[Opening DATA TO EXAMINE section]
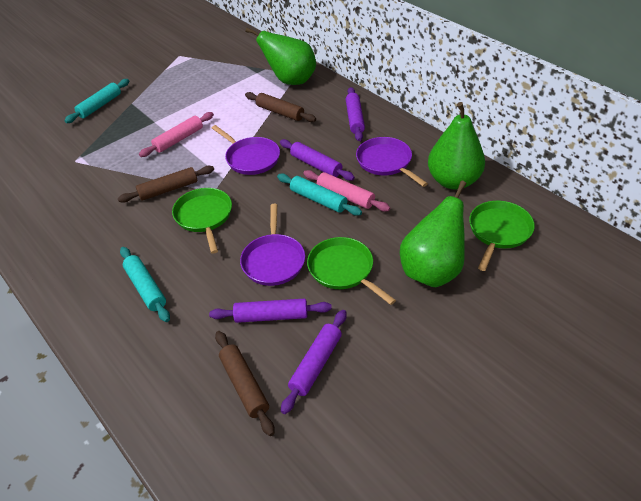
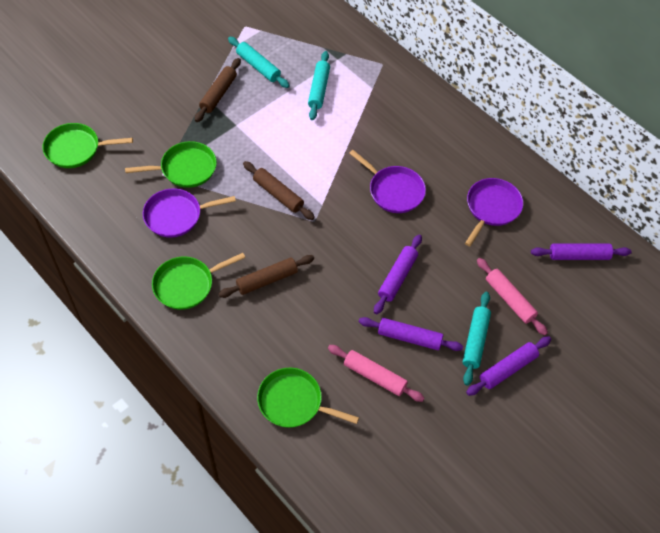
green pan: [172,188,232,254] [307,237,396,305] [469,201,535,271] = 3 -> [43,123,133,168] [125,141,217,188] [152,253,245,310] [257,368,359,428] = 4
green pear: [245,28,316,85] [400,181,466,287] [428,102,485,190] = 3 -> none = 0

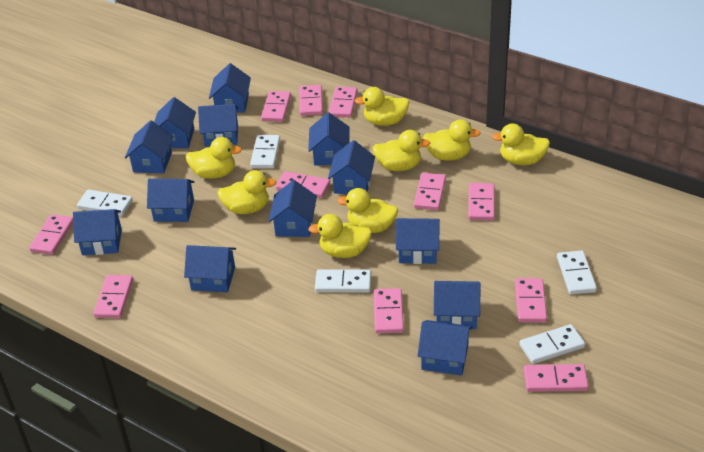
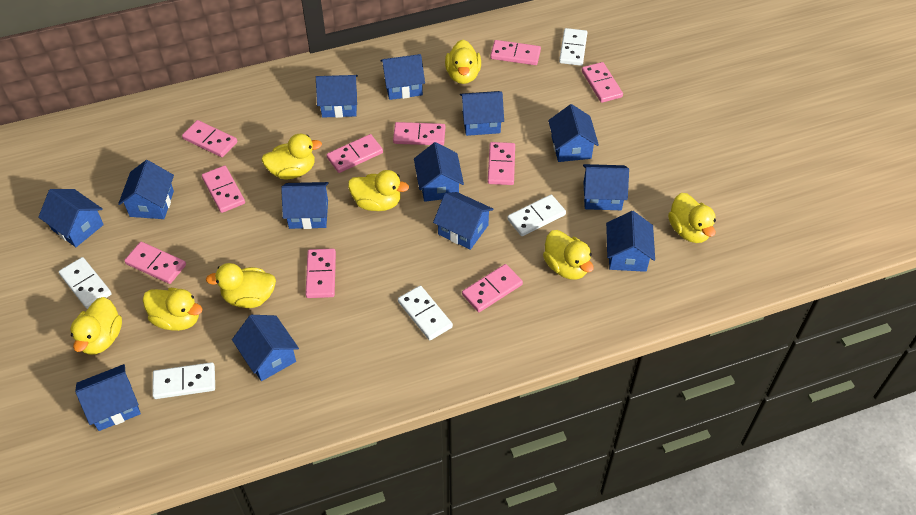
pink domino: [29,214,73,255] [93,275,133,318] [261,91,291,122] [276,171,330,198] [299,85,323,116] [329,87,357,117] [374,288,404,334] [414,173,446,210] [468,183,495,220] [515,278,547,323] [524,364,589,392] = 11 -> [124,242,186,284] [182,120,237,157] [202,166,245,213] [306,249,336,298] [327,134,383,173] [393,122,445,145] [462,264,523,312] [488,142,515,185] [490,40,541,65] [582,62,623,103] = 10

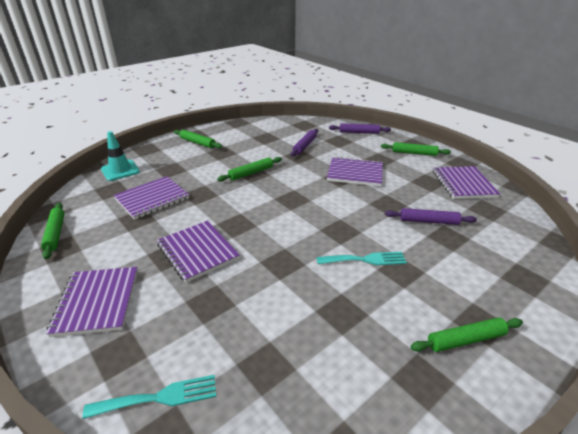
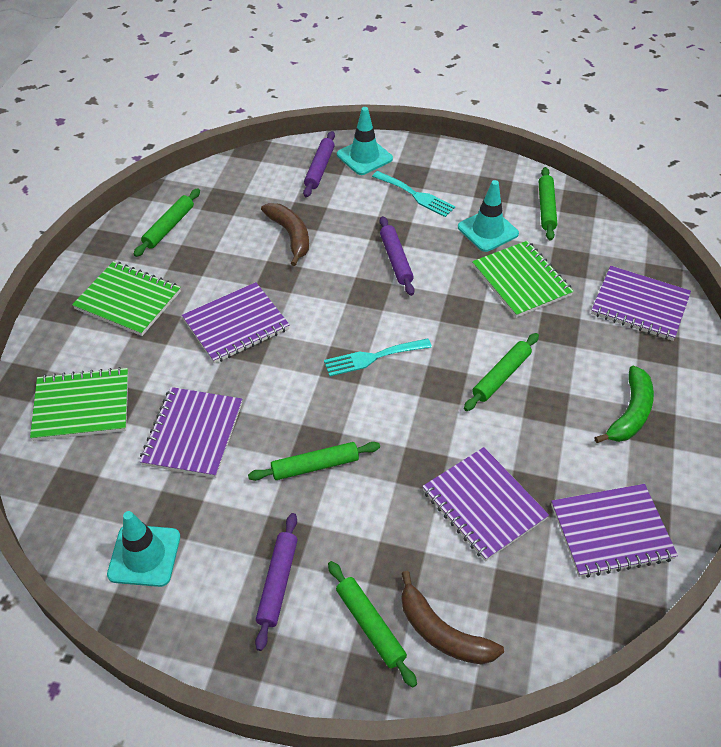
brown banana: none = 0 -> [261,203,309,266] [401,571,504,664] = 2
green banana: none = 0 -> [594,366,654,443] = 1
green notebook: none = 0 -> [30,367,128,441] [72,261,181,336] [472,241,574,318] = 3
turquoise traffic cone: [101,131,140,181] = 1 -> [107,511,180,587] [337,107,393,175] [458,180,519,252] = 3

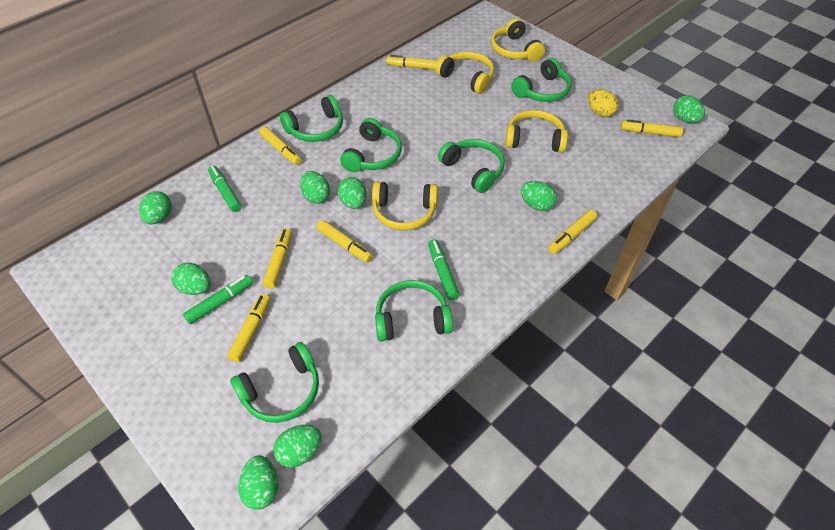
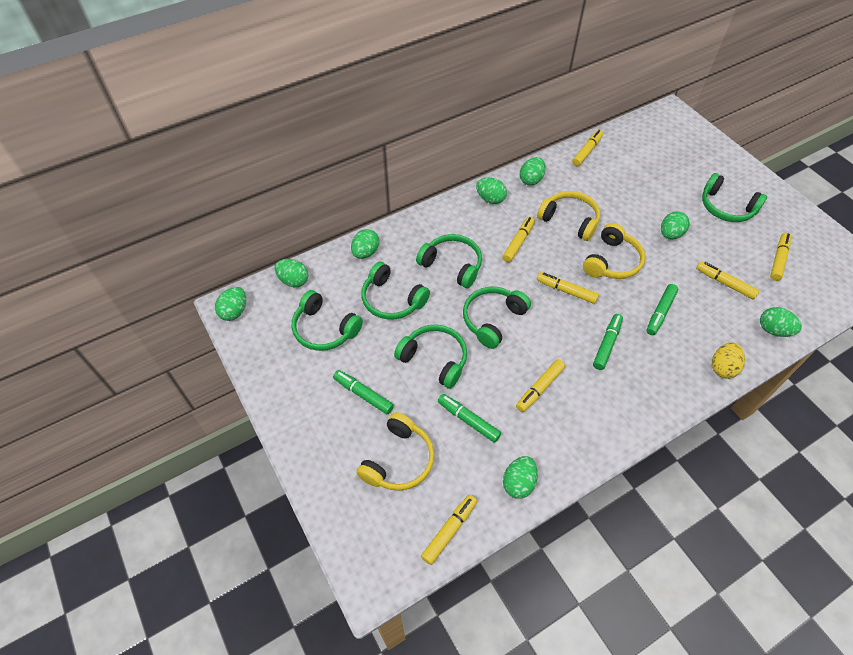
green marker: [183,275,253,324] [208,166,242,212] [428,239,460,300] = 3 -> [333,370,394,414] [438,394,501,443] [593,314,623,370] [646,284,678,335] = 4
yellow headphones: [372,181,438,230] [435,52,494,94] [491,18,545,62] [505,110,568,153] = 4 -> [357,412,434,491] [537,191,600,241] [583,223,645,279] = 3

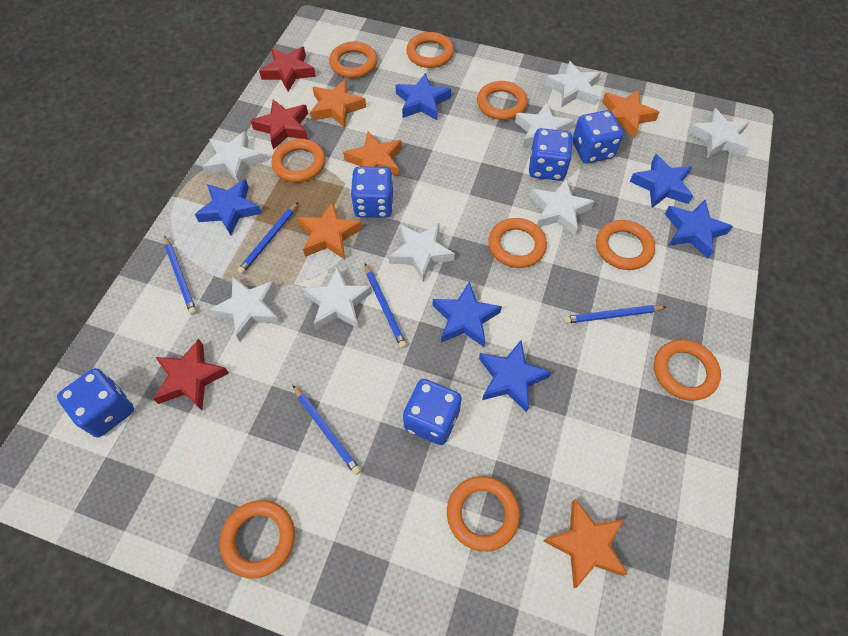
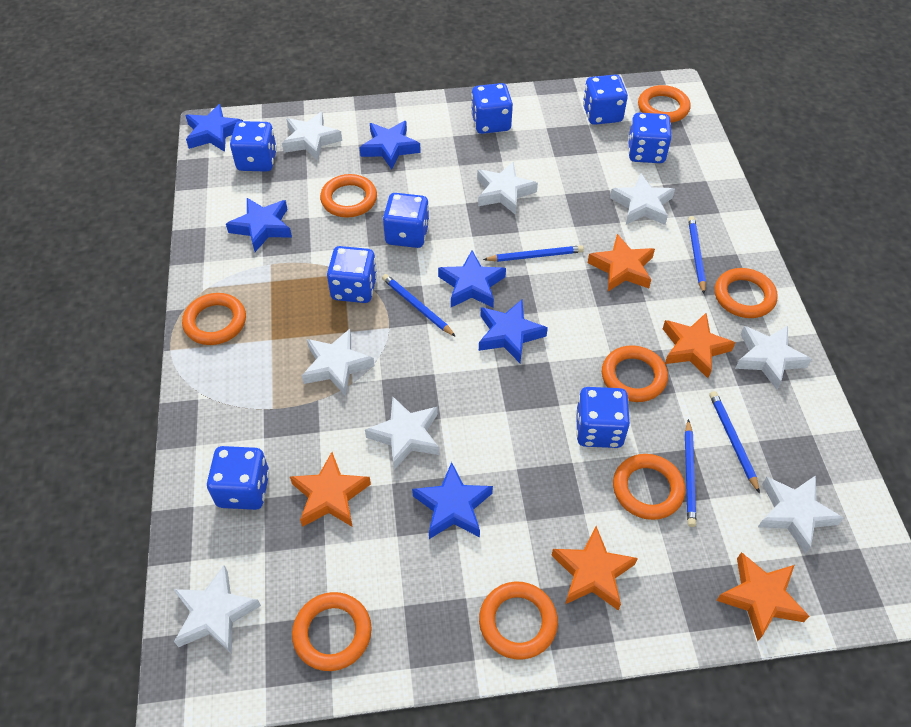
blue dice: [57,368,134,437] [351,167,393,218] [403,379,462,445] [529,128,573,181] [573,110,623,163] = 5 -> [207,446,269,510] [230,121,277,172] [327,246,377,303] [383,193,429,248] [471,83,513,134] [576,387,630,448] [583,74,628,125] [628,113,672,163] = 8
orange ring: [220,500,295,578] [271,139,326,182] [329,41,377,78] [406,32,454,68] [447,476,520,552] [477,81,528,120] [488,218,547,268] [596,220,655,270] [654,339,721,401] = 9 -> [182,293,246,345] [292,592,372,671] [320,174,377,218] [479,582,558,660] [602,345,668,402] [613,454,685,520] [638,85,691,123] [715,268,778,318] = 8
red star: [153,339,229,410] [251,99,308,150] [259,47,316,91] = 3 -> none = 0

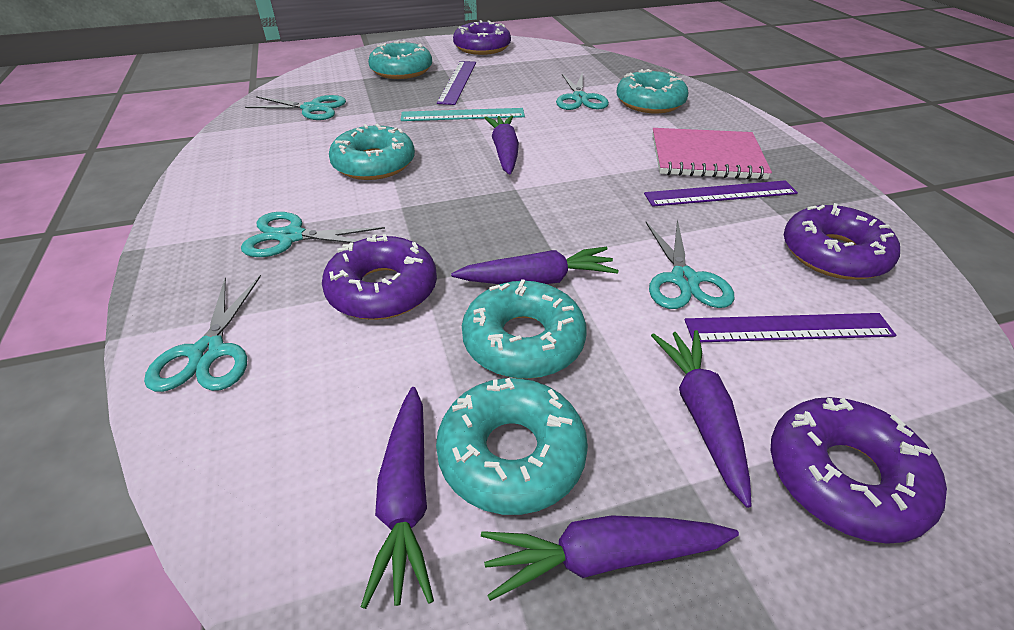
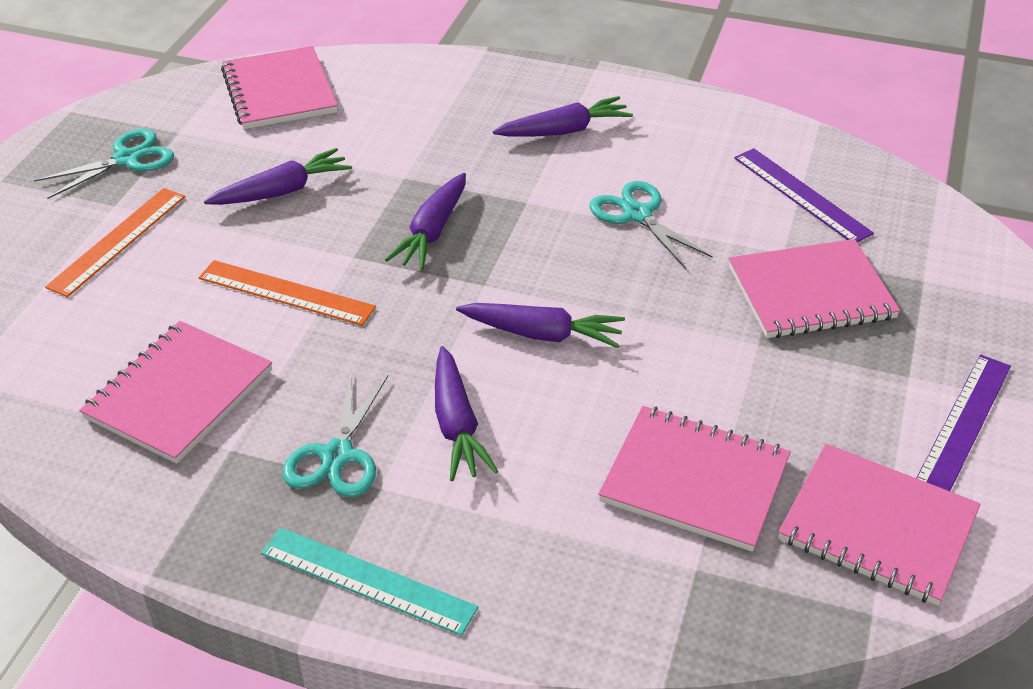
orange ruler: none = 0 -> [45,188,185,297] [198,260,376,326] = 2
pink notebook: [652,128,772,180] = 1 -> [79,321,272,464] [221,46,338,129] [598,406,791,552] [729,239,900,338] [778,444,981,606] = 5
purple donut: [322,234,437,320] [453,20,511,55] [771,397,947,544] [784,203,900,280] = 4 -> none = 0
purple ruler: [437,61,476,105] [644,180,798,207] [685,313,896,342] = 3 -> [734,148,874,243] [916,354,1011,491] = 2
turquoise donut: [329,124,415,180] [368,40,432,79] [436,378,588,515] [462,279,586,379] [616,69,688,113] = 5 -> none = 0
turquoise scissors: [144,275,261,392] [241,212,385,257] [245,95,346,120] [556,72,609,110] [646,219,734,309] = 5 -> [34,129,174,199] [283,372,388,497] [590,181,713,269] = 3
[Closing DATA TO EXAMINE section]
**TASK STATEMENT**
From the first line above down to the line with "green pear: [245,28,316,85]", reproduce every line and no others, omitting pictures.

**FINAL ANSWER**
green pan: [172,188,232,254] [307,237,396,305] [469,201,535,271] = 3 -> [43,123,133,168] [125,141,217,188] [152,253,245,310] [257,368,359,428] = 4
green pear: [245,28,316,85] [400,181,466,287] [428,102,485,190] = 3 -> none = 0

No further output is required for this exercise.